**What to produce:**
Pictures aside, repeat every entry exactly.

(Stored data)
* * *
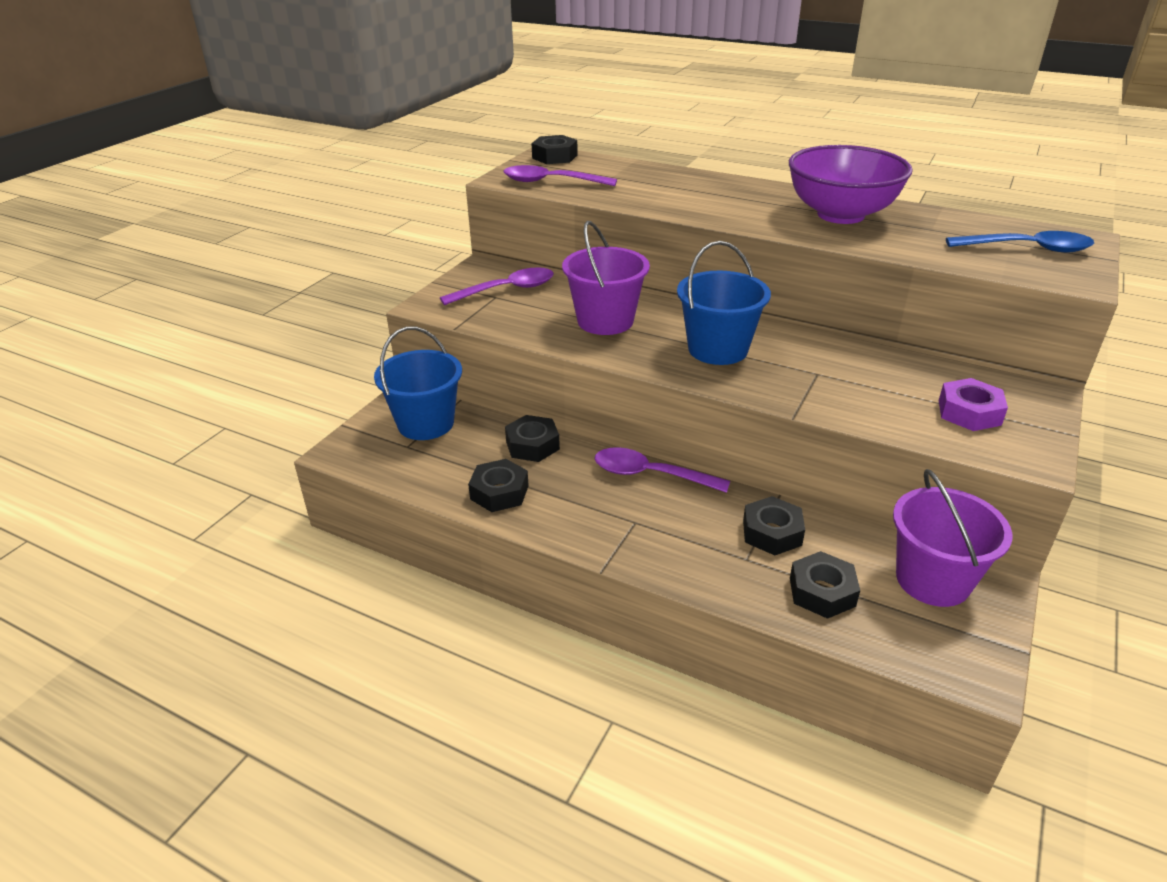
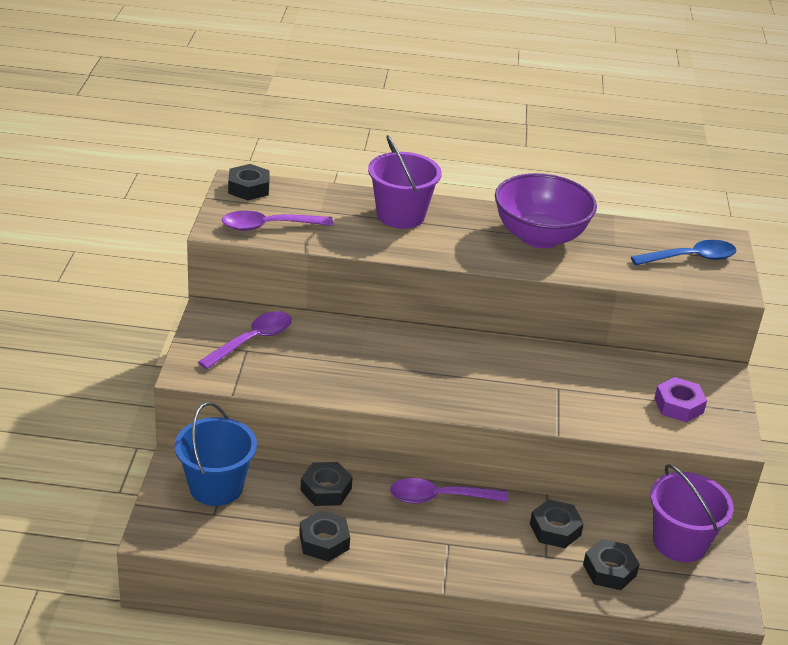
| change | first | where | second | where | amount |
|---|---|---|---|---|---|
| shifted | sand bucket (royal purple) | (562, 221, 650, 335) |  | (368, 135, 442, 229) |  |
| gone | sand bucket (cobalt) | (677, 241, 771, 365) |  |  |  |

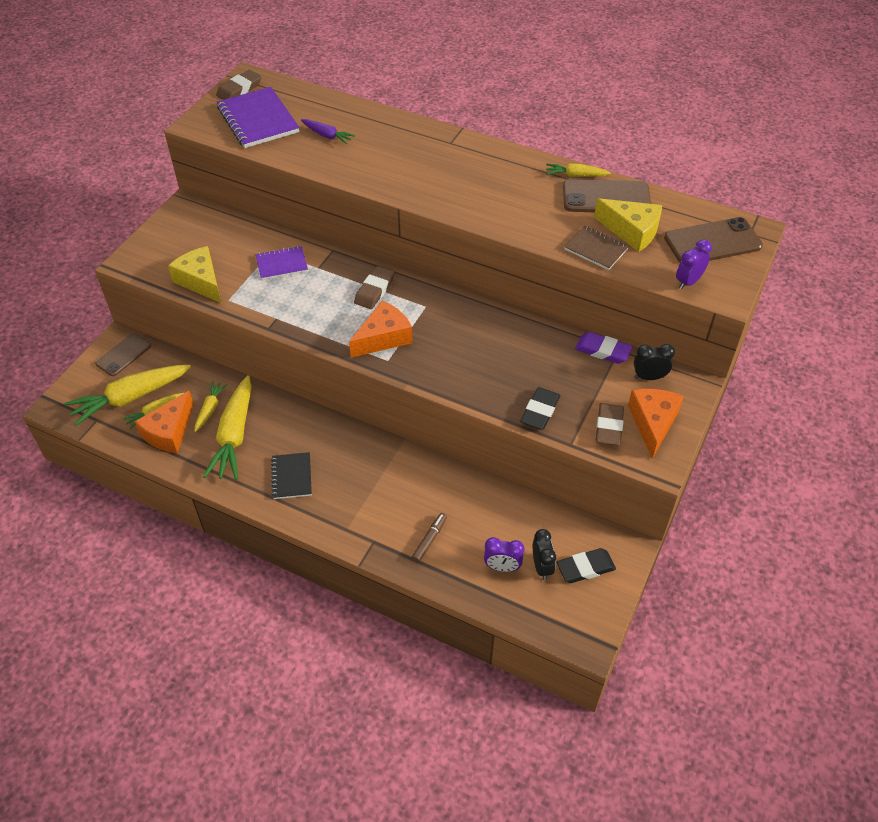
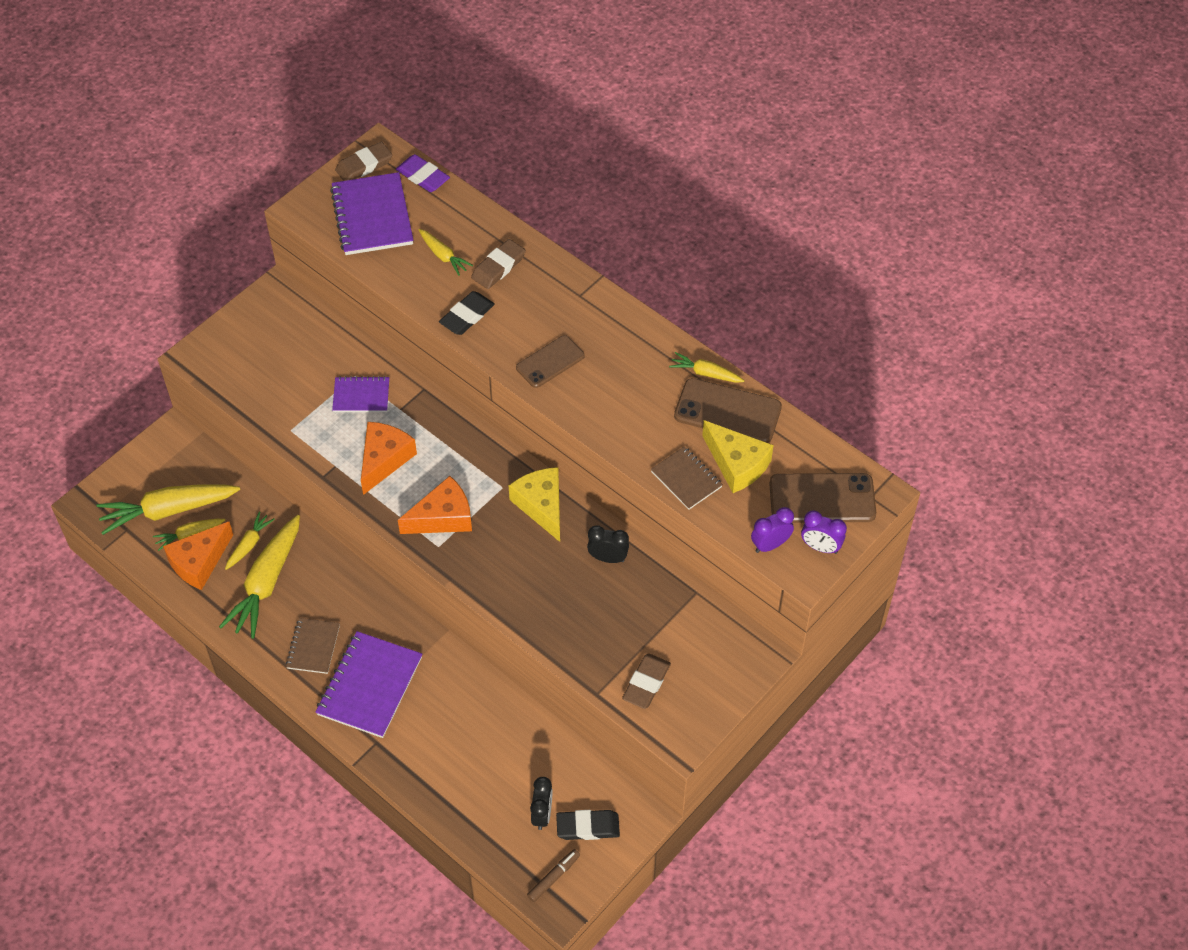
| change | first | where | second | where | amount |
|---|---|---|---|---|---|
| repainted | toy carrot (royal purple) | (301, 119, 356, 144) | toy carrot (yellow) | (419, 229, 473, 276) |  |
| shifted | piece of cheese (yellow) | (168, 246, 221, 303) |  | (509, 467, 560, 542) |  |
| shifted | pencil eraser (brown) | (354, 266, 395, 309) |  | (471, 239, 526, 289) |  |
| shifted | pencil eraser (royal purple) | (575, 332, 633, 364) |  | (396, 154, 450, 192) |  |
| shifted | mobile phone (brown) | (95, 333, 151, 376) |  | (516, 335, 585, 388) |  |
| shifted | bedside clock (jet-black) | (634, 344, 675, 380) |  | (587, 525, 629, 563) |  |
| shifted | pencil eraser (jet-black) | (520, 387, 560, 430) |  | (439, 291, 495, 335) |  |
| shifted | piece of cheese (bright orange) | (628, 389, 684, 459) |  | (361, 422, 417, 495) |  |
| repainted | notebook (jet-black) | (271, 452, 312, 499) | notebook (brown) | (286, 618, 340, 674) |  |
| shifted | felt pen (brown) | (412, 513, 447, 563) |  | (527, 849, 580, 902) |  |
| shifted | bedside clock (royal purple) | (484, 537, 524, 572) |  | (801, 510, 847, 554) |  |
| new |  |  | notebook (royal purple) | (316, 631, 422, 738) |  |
* * *
**Task result:**
| change | first | where | second | where | amount |
|---|---|---|---|---|---|
| shifted | sand bucket (royal purple) | (562, 221, 650, 335) |  | (368, 135, 442, 229) |  |
| gone | sand bucket (cobalt) | (677, 241, 771, 365) |  |  |  |

| change | first | where | second | where | amount |
|---|---|---|---|---|---|
| repainted | toy carrot (royal purple) | (301, 119, 356, 144) | toy carrot (yellow) | (419, 229, 473, 276) |  |
| shifted | piece of cheese (yellow) | (168, 246, 221, 303) |  | (509, 467, 560, 542) |  |
| shifted | pencil eraser (brown) | (354, 266, 395, 309) |  | (471, 239, 526, 289) |  |
| shifted | pencil eraser (royal purple) | (575, 332, 633, 364) |  | (396, 154, 450, 192) |  |
| shifted | mobile phone (brown) | (95, 333, 151, 376) |  | (516, 335, 585, 388) |  |
| shifted | bedside clock (jet-black) | (634, 344, 675, 380) |  | (587, 525, 629, 563) |  |
| shifted | pencil eraser (jet-black) | (520, 387, 560, 430) |  | (439, 291, 495, 335) |  |
| shifted | piece of cheese (bright orange) | (628, 389, 684, 459) |  | (361, 422, 417, 495) |  |
| repainted | notebook (jet-black) | (271, 452, 312, 499) | notebook (brown) | (286, 618, 340, 674) |  |
| shifted | felt pen (brown) | (412, 513, 447, 563) |  | (527, 849, 580, 902) |  |
| shifted | bedside clock (royal purple) | (484, 537, 524, 572) |  | (801, 510, 847, 554) |  |
| new |  |  | notebook (royal purple) | (316, 631, 422, 738) |  |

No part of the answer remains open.